___ GIVEN DATA

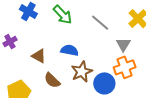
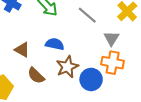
orange cross: (125, 67) -> (113, 63), turned 30

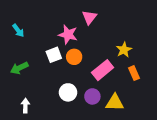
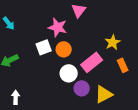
white circle: (68, 92) -> (69, 73), moved
yellow triangle: (115, 103) -> (104, 94), turned -30

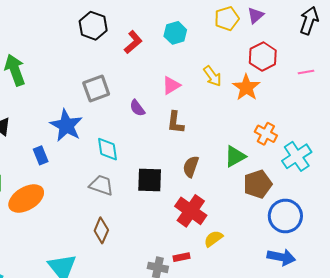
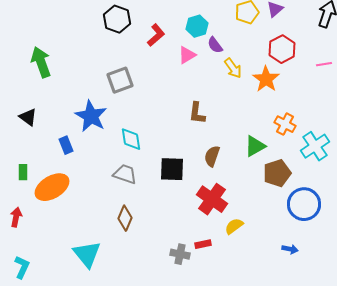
pink triangle: (171, 85) -> (187, 55), moved
purple semicircle: (137, 108) -> (215, 45), moved
blue arrow: (281, 257) -> (290, 249), moved, size x0.6

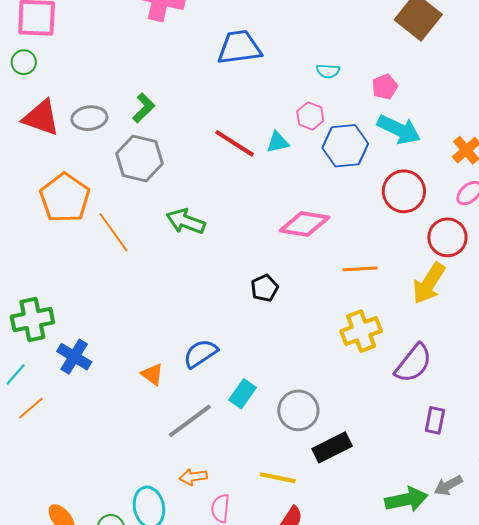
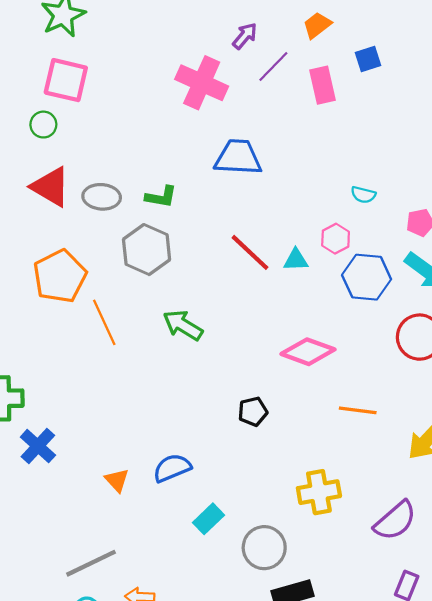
blue trapezoid: (239, 47) -> (238, 157), moved
green L-shape: (144, 108) -> (161, 197), turned 44
yellow cross: (361, 331) -> (319, 492), moved
gray line: (190, 421) -> (91, 563), moved

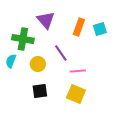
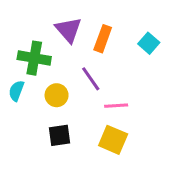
orange rectangle: (79, 27) -> (103, 39), moved
cyan square: (100, 29) -> (149, 43), turned -32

______

▶ DESCRIPTION OF THE TASK
The response should repeat every entry above exactly and include none of the pictures.

▶ WRITTEN RESPONSE
orange cross: (125, 67) -> (113, 63), turned 30

white circle: (68, 92) -> (69, 73), moved
yellow triangle: (115, 103) -> (104, 94), turned -30

pink triangle: (171, 85) -> (187, 55), moved
purple semicircle: (137, 108) -> (215, 45), moved
blue arrow: (281, 257) -> (290, 249), moved, size x0.6

blue trapezoid: (239, 47) -> (238, 157), moved
green L-shape: (144, 108) -> (161, 197), turned 44
yellow cross: (361, 331) -> (319, 492), moved
gray line: (190, 421) -> (91, 563), moved

orange rectangle: (79, 27) -> (103, 39), moved
cyan square: (100, 29) -> (149, 43), turned -32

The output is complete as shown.